Work required:
Please return all the records exactly, with nothing left out.

Stored entries:
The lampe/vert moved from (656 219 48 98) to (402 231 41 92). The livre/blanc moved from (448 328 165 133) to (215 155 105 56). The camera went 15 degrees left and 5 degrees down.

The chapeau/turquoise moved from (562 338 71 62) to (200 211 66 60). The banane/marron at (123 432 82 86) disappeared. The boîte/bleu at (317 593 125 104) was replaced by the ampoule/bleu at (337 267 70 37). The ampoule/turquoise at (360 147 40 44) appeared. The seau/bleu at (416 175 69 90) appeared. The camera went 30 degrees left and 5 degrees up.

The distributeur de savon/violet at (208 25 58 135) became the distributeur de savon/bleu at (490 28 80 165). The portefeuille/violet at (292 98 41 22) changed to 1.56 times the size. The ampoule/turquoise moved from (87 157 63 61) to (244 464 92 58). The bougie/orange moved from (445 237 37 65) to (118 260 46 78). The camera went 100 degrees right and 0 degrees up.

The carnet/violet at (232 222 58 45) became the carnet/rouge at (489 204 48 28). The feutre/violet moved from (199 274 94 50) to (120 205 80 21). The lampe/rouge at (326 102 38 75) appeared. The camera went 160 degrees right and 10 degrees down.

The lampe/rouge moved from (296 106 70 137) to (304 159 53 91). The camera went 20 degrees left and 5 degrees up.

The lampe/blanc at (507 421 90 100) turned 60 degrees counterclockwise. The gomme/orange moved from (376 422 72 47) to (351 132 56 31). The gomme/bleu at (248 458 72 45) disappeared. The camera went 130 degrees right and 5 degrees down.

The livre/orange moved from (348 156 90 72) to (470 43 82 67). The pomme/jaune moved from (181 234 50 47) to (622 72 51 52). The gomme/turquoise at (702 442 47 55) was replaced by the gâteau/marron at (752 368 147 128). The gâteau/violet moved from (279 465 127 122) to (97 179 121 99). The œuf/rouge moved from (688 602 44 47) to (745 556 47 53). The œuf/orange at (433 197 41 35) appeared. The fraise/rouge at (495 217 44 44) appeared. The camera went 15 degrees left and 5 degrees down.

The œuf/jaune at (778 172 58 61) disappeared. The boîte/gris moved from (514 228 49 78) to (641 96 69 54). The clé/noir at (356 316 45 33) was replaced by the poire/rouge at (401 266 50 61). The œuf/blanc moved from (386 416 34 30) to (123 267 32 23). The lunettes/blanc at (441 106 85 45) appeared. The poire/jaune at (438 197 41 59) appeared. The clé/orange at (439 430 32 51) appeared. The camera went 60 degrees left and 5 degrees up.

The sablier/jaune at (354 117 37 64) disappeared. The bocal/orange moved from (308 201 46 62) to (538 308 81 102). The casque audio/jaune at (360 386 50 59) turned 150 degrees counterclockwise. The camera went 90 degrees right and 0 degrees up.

Solution:
The lampe/vert moved from (656 219 48 98) to (402 231 41 92). The livre/blanc moved from (448 328 165 133) to (215 155 105 56). The camera went 15 degrees left and 5 degrees down.

The chapeau/turquoise moved from (562 338 71 62) to (200 211 66 60). The banane/marron at (123 432 82 86) disappeared. The boîte/bleu at (317 593 125 104) was replaced by the ampoule/bleu at (337 267 70 37). The ampoule/turquoise at (360 147 40 44) appeared. The seau/bleu at (416 175 69 90) appeared. The camera went 30 degrees left and 5 degrees up.

The distributeur de savon/violet at (208 25 58 135) became the distributeur de savon/bleu at (490 28 80 165). The portefeuille/violet at (292 98 41 22) changed to 1.56 times the size. The ampoule/turquoise moved from (87 157 63 61) to (244 464 92 58). The bougie/orange moved from (445 237 37 65) to (118 260 46 78). The camera went 100 degrees right and 0 degrees up.

The carnet/violet at (232 222 58 45) became the carnet/rouge at (489 204 48 28). The feutre/violet moved from (199 274 94 50) to (120 205 80 21). The lampe/rouge at (326 102 38 75) appeared. The camera went 160 degrees right and 10 degrees down.

The lampe/rouge moved from (296 106 70 137) to (304 159 53 91). The camera went 20 degrees left and 5 degrees up.

The lampe/blanc at (507 421 90 100) turned 60 degrees counterclockwise. The gomme/orange moved from (376 422 72 47) to (351 132 56 31). The gomme/bleu at (248 458 72 45) disappeared. The camera went 130 degrees right and 5 degrees down.

The livre/orange moved from (348 156 90 72) to (470 43 82 67). The pomme/jaune moved from (181 234 50 47) to (622 72 51 52). The gomme/turquoise at (702 442 47 55) was replaced by the gâteau/marron at (752 368 147 128). The gâteau/violet moved from (279 465 127 122) to (97 179 121 99). The œuf/rouge moved from (688 602 44 47) to (745 556 47 53). The œuf/orange at (433 197 41 35) appeared. The fraise/rouge at (495 217 44 44) appeared. The camera went 15 degrees left and 5 degrees down.

The œuf/jaune at (778 172 58 61) disappeared. The boîte/gris moved from (514 228 49 78) to (641 96 69 54). The clé/noir at (356 316 45 33) was replaced by the poire/rouge at (401 266 50 61). The œuf/blanc moved from (386 416 34 30) to (123 267 32 23). The lunettes/blanc at (441 106 85 45) appeared. The poire/jaune at (438 197 41 59) appeared. The clé/orange at (439 430 32 51) appeared. The camera went 60 degrees left and 5 degrees up.

The sablier/jaune at (354 117 37 64) disappeared. The bocal/orange moved from (308 201 46 62) to (538 308 81 102). The casque audio/jaune at (360 386 50 59) turned 150 degrees counterclockwise. The camera went 90 degrees right and 0 degrees up.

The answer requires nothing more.